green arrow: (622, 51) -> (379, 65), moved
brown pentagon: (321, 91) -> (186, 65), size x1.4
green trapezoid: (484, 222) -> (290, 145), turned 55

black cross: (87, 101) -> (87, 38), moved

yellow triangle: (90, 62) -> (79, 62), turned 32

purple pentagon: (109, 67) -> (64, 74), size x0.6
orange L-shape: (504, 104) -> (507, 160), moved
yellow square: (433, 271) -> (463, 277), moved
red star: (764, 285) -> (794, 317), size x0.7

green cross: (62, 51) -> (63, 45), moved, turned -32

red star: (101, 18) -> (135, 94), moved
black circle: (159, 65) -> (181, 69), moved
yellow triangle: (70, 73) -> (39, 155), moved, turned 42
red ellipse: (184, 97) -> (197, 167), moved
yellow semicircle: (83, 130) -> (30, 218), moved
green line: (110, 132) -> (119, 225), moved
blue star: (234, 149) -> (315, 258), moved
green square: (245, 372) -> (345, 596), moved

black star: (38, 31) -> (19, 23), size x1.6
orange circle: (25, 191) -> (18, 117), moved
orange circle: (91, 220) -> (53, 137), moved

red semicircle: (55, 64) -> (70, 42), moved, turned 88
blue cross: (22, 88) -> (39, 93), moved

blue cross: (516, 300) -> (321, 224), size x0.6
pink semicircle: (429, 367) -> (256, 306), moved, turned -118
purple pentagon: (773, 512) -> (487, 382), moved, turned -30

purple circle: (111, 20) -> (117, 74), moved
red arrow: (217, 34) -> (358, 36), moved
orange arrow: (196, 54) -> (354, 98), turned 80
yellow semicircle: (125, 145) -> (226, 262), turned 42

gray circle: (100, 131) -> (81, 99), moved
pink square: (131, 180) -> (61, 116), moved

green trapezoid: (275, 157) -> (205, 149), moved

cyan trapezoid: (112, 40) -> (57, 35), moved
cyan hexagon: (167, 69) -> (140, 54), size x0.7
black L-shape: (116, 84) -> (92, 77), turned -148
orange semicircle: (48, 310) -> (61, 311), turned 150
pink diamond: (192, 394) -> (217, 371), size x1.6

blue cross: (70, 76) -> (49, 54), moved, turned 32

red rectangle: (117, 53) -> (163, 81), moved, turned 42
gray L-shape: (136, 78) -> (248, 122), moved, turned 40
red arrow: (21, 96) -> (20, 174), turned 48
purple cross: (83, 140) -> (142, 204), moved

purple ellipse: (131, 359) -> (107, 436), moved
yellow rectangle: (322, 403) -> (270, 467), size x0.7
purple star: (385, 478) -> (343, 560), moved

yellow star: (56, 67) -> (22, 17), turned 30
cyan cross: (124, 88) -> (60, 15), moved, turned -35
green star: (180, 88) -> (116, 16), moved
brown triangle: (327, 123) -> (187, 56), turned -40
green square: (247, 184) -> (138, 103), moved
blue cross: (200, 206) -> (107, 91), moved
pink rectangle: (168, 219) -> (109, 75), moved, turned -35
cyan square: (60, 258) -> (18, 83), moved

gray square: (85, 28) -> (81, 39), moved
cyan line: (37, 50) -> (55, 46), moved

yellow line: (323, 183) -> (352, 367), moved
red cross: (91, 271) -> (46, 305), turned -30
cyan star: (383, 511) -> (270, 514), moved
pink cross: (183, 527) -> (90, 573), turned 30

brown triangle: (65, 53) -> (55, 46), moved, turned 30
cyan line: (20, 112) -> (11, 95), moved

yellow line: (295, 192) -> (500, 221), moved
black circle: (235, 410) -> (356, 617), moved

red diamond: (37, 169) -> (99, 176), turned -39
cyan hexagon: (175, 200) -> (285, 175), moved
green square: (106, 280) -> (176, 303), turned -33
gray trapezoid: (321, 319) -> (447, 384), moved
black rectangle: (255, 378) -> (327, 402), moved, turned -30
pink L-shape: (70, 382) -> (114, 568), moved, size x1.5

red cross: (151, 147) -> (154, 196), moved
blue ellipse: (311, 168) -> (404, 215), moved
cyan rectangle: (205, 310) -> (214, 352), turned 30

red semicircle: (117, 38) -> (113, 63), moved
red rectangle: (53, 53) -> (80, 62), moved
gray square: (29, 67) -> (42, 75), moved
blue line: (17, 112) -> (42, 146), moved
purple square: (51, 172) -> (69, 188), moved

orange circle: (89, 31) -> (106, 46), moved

● ● ●

- _Required action_
Your answer should consist of copies of the lines above that include the string "semicircle".

- _Reply to the task_
yellow semicircle: (83, 130) -> (30, 218), moved
red semicircle: (55, 64) -> (70, 42), moved, turned 88
pink semicircle: (429, 367) -> (256, 306), moved, turned -118
yellow semicircle: (125, 145) -> (226, 262), turned 42
orange semicircle: (48, 310) -> (61, 311), turned 150
red semicircle: (117, 38) -> (113, 63), moved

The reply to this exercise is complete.